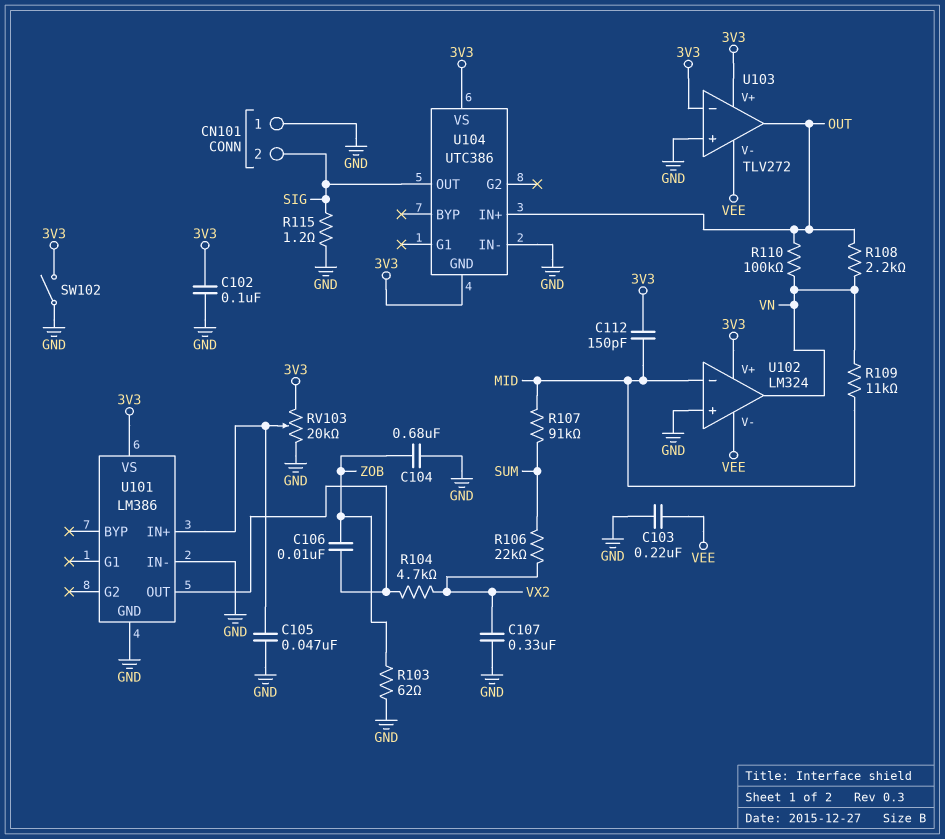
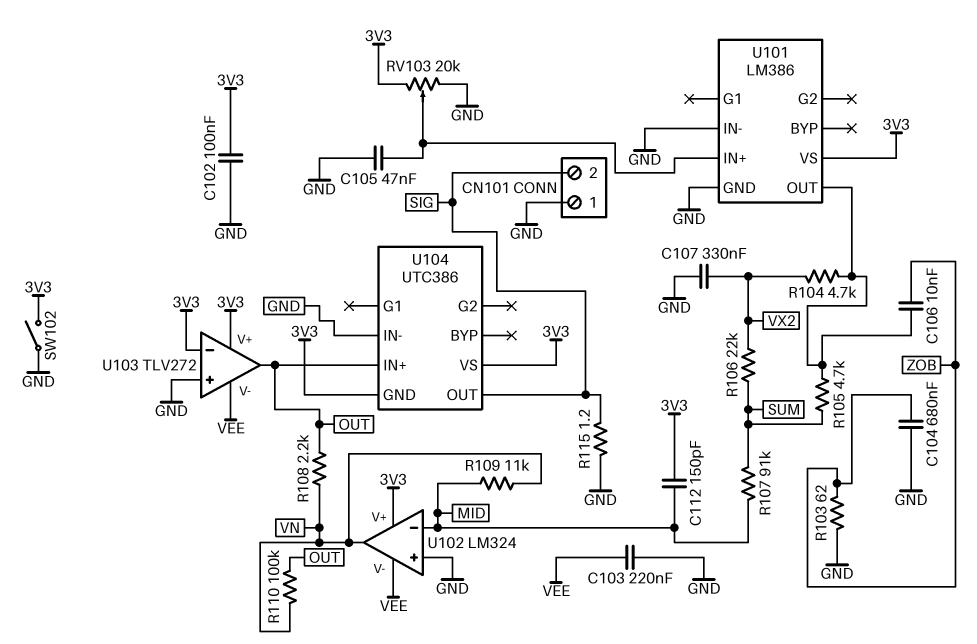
R105: none -> 4.7k (SUM, U101/OUT)

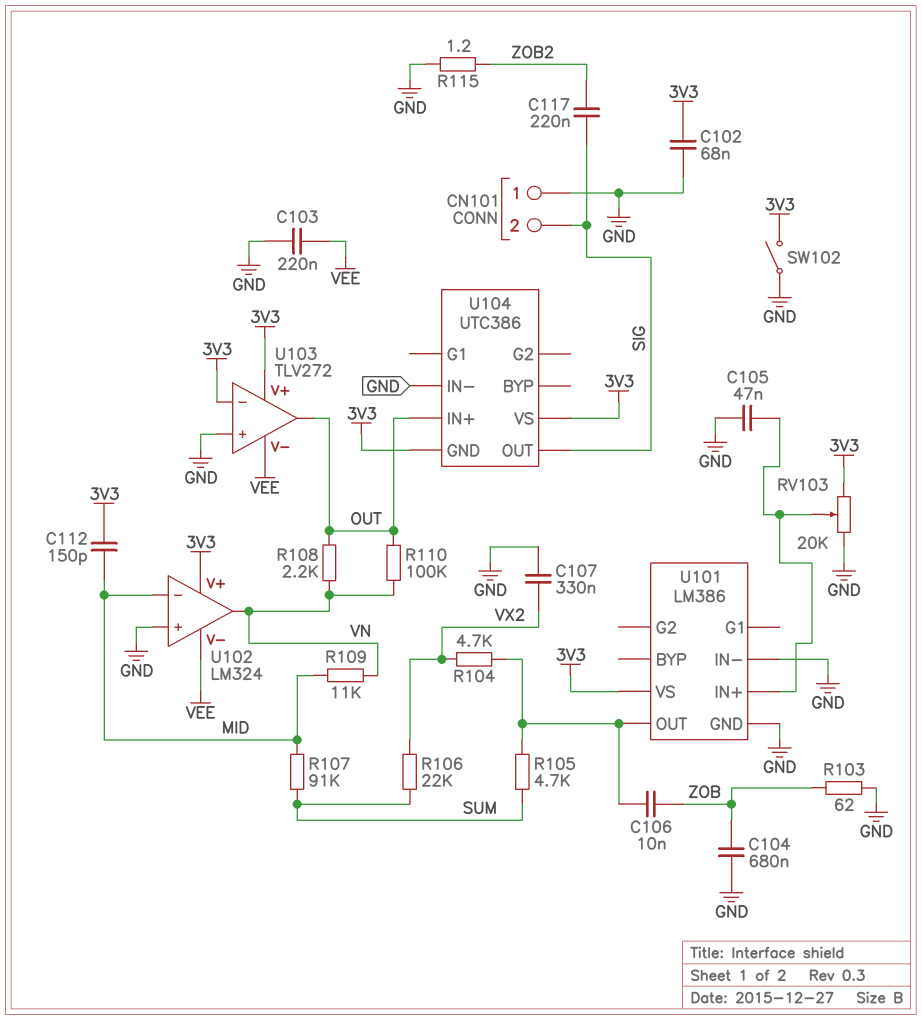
C102: 100nF (3V3, GND) -> 68nF (3V3, GND)
C117: none -> 220nF (SIG, ZOB2)
R115: 1.2 (GND, SIG) -> 1.2 (GND, ZOB2)

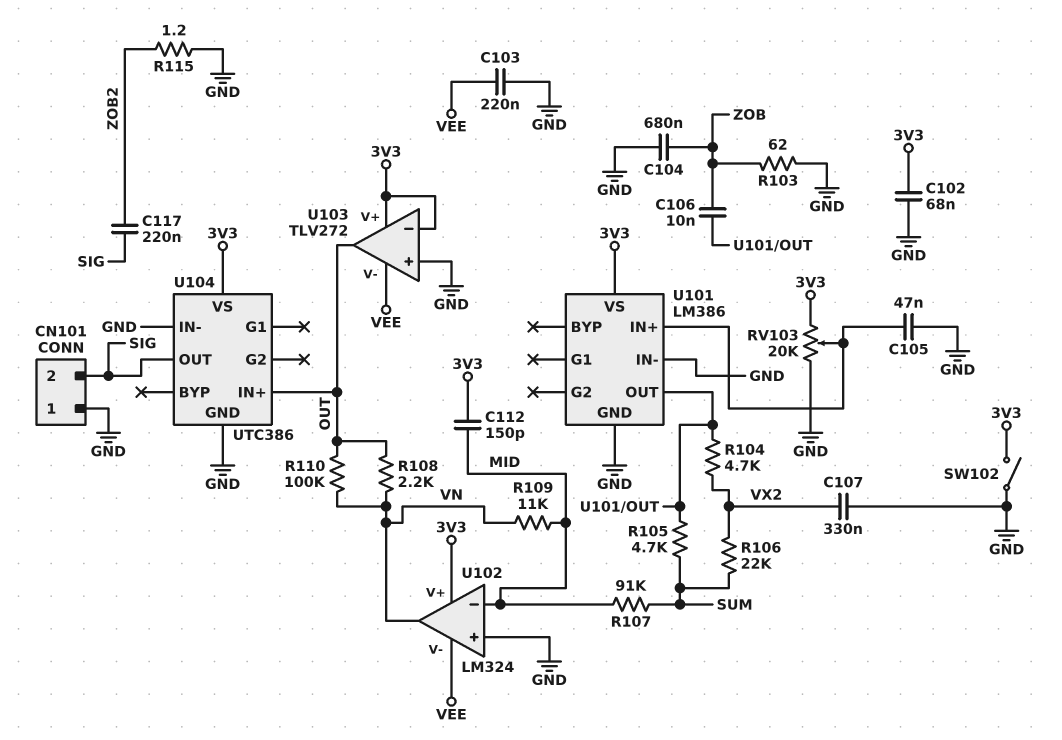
U104 pin GND: 3V3 -> GND

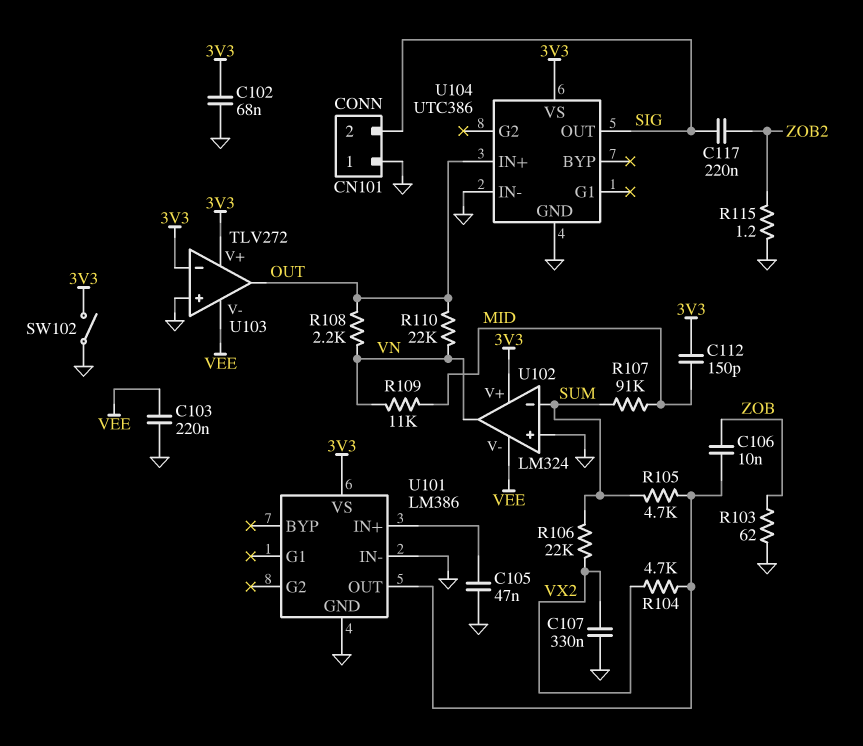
C104: 680nF (GND, ZOB) -> none
R110: 100k (OUT, VN) -> 22k (OUT, VN)
RV103: 20k (3V3, GND, wiper U101/IN+) -> none
U102 pin in-: MID -> SUM

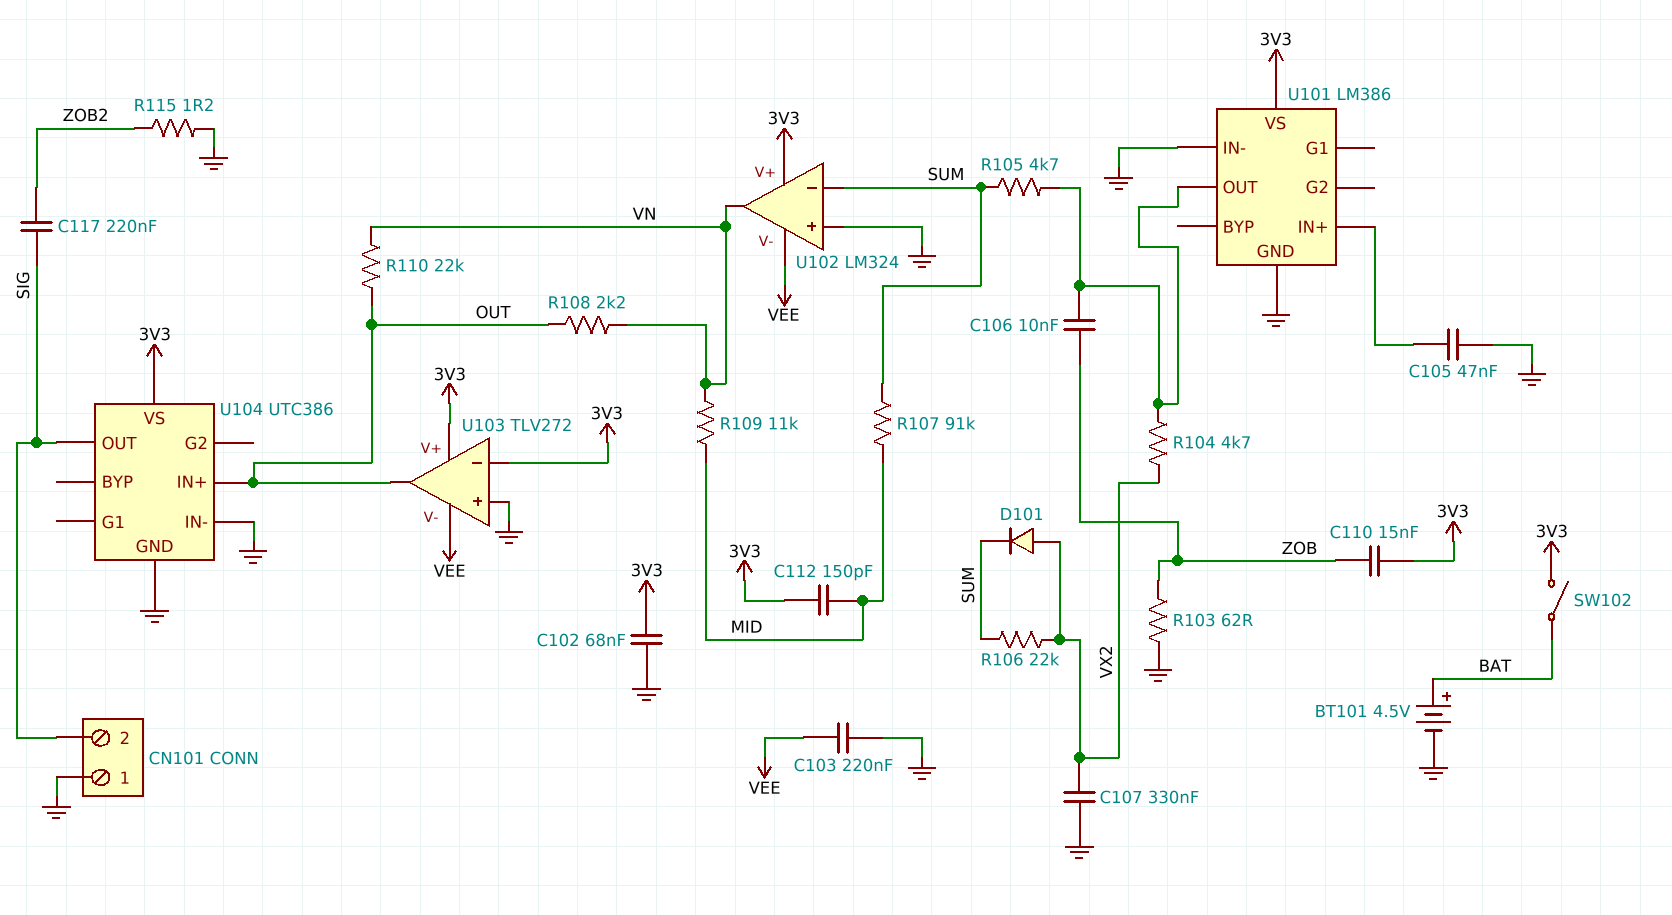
BT101: none -> 4.5V (plus BAT, minus GND)
C110: none -> 15nF (3V3, ZOB)
D101: none -> diode (A VX2, K SUM)
SW102: switch (3V3, GND) -> switch (3V3, BAT)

Prompt: Set down exactly the lines running from the beginning of the entries above to the line that contains "RV103: 20k (3V3, GND, wiper U101/IN+) -> none", including both, and leave out pictures.

Exercise result:
R105: none -> 4.7k (SUM, U101/OUT)

C102: 100nF (3V3, GND) -> 68nF (3V3, GND)
C117: none -> 220nF (SIG, ZOB2)
R115: 1.2 (GND, SIG) -> 1.2 (GND, ZOB2)

U104 pin GND: 3V3 -> GND

C104: 680nF (GND, ZOB) -> none
R110: 100k (OUT, VN) -> 22k (OUT, VN)
RV103: 20k (3V3, GND, wiper U101/IN+) -> none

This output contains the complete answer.